• Exercise description:
What is needed is an exact copy of every entry below, minus the images.

------ Extracted records ------

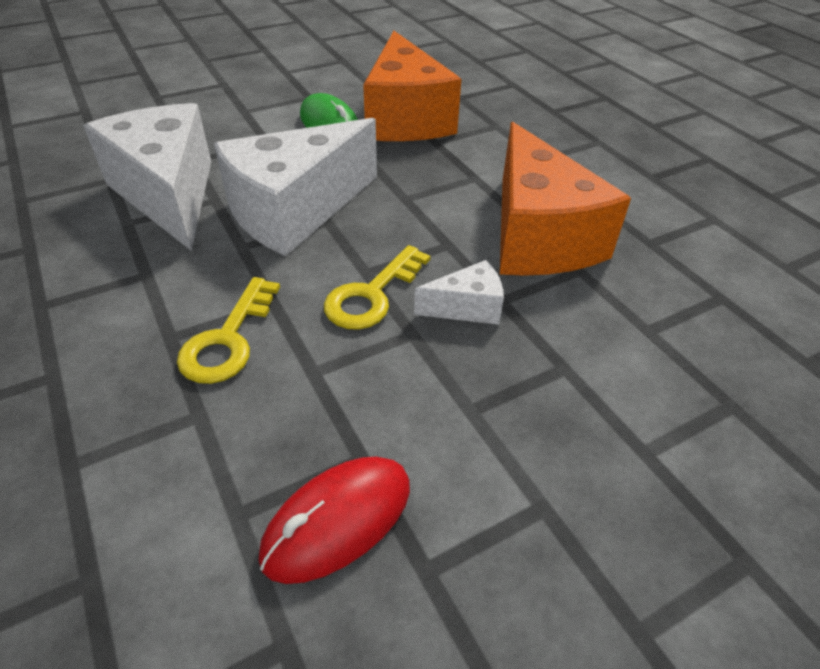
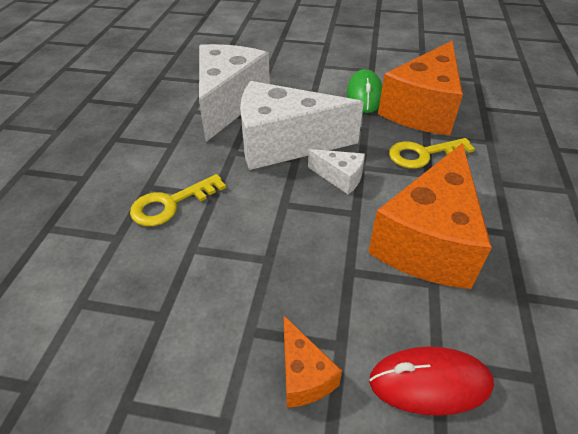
camera: 40 degrees right, 0 degrees up
red mouse [258,457,410,584] -> red mouse moved to [369,346,494,416]
yellow key [324,245,431,330] -> yellow key moved to [389,138,475,169]
white cheese [414,260,504,325] -> white cheese moved to [308,149,365,194]
none -> orange cheese [284,316,342,408]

------

• Result:
camera: 40 degrees right, 0 degrees up
red mouse [258,457,410,584] -> red mouse moved to [369,346,494,416]
yellow key [324,245,431,330] -> yellow key moved to [389,138,475,169]
white cheese [414,260,504,325] -> white cheese moved to [308,149,365,194]
none -> orange cheese [284,316,342,408]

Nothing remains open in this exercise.